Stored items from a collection
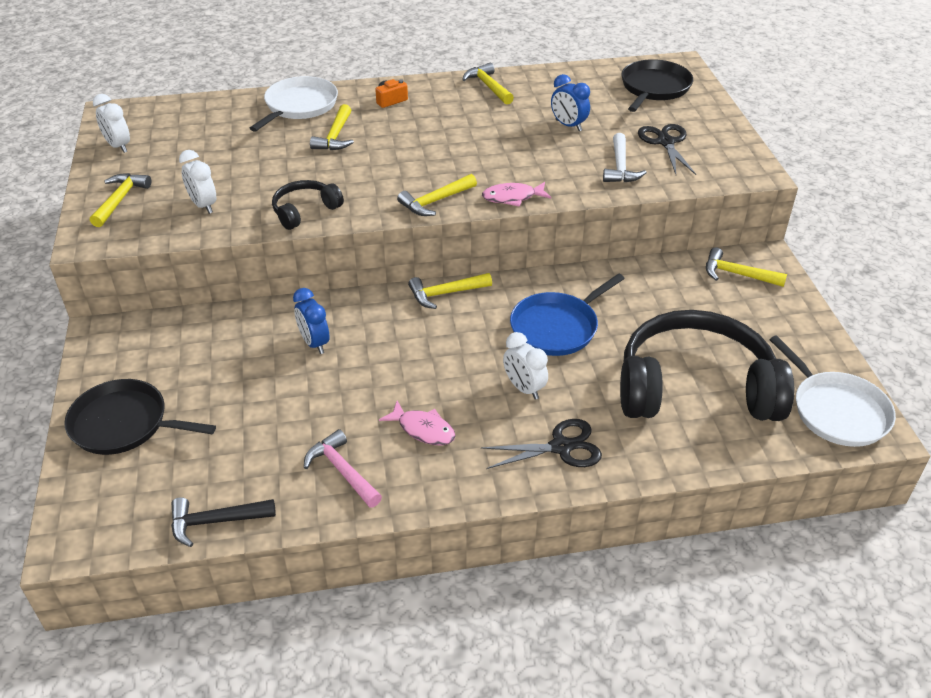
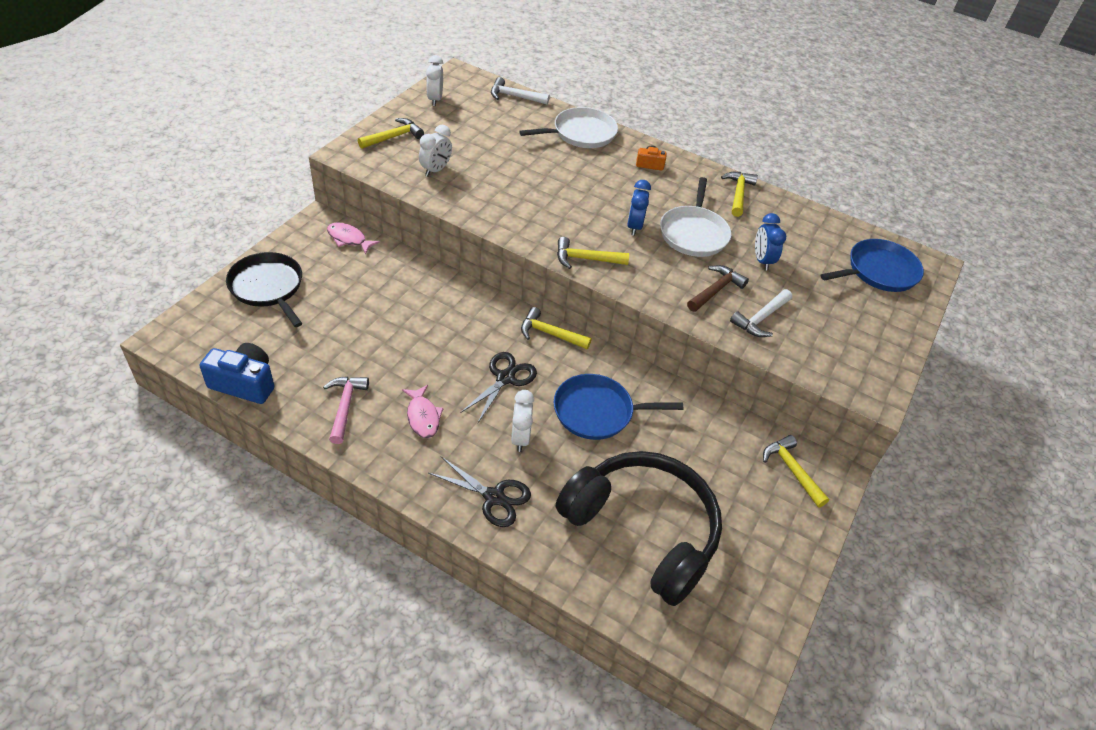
camera: 35 degrees right, 5 degrees up
(196, 106) = (514, 96): none -> white hammer
(203, 205) = (435, 170): white clock -> white clock turned 150 degrees counterclockwise
(215, 521) = (244, 383): black hammer -> blue camera
(305, 211) = (491, 212): black headphones -> none
(314, 343) = (427, 310): blue clock -> blue clock (634, 227)
(335, 136) = (577, 170): yellow hammer -> none
(512, 197) = (644, 290): pink fish -> pink fish (349, 239)
(563, 166) = (716, 290): none -> brown hammer
(654, 88) = (878, 271): black pan -> blue pan
(665, 142) = (827, 321): black scissors -> black scissors (505, 378)
(836, 411) = (734, 634): white pan -> white pan (693, 233)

Exercise objective:
The "(196, 106) = (514, 96): none -> white hammer" line through the last line above: set these down exactly and add nothing else.

Your response:
(196, 106) = (514, 96): none -> white hammer
(203, 205) = (435, 170): white clock -> white clock turned 150 degrees counterclockwise
(215, 521) = (244, 383): black hammer -> blue camera
(305, 211) = (491, 212): black headphones -> none
(314, 343) = (427, 310): blue clock -> blue clock (634, 227)
(335, 136) = (577, 170): yellow hammer -> none
(512, 197) = (644, 290): pink fish -> pink fish (349, 239)
(563, 166) = (716, 290): none -> brown hammer
(654, 88) = (878, 271): black pan -> blue pan
(665, 142) = (827, 321): black scissors -> black scissors (505, 378)
(836, 411) = (734, 634): white pan -> white pan (693, 233)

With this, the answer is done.